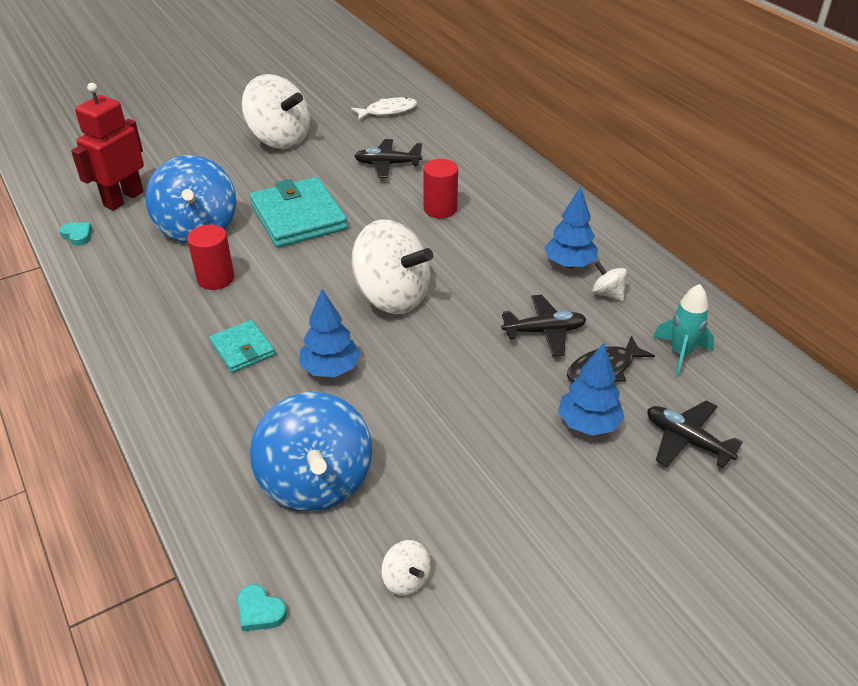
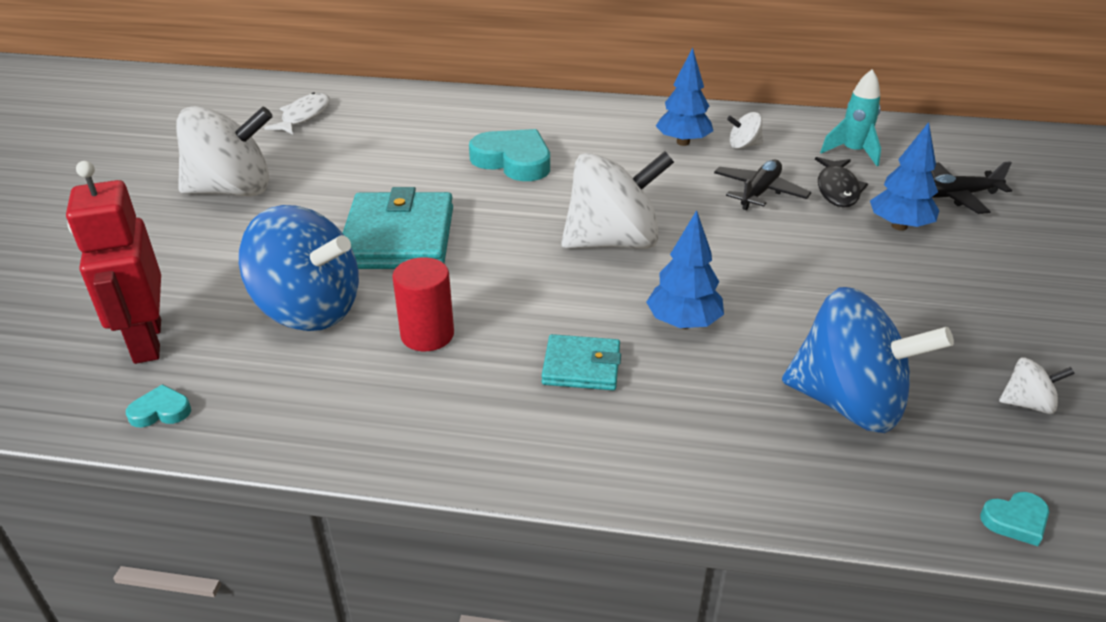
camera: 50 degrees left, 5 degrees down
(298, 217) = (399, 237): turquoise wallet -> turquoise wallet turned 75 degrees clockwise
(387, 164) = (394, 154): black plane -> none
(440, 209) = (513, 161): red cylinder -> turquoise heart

┄┄┄┄┄┄┄┄┄┄┄┄┄┄┄┄┄┄┄┄

* **PROBLEM STATEMENT**
Please copy the lines above exactly as written, apart from any pictures.

* **COMPLETED TASK**
camera: 50 degrees left, 5 degrees down
(298, 217) = (399, 237): turquoise wallet -> turquoise wallet turned 75 degrees clockwise
(387, 164) = (394, 154): black plane -> none
(440, 209) = (513, 161): red cylinder -> turquoise heart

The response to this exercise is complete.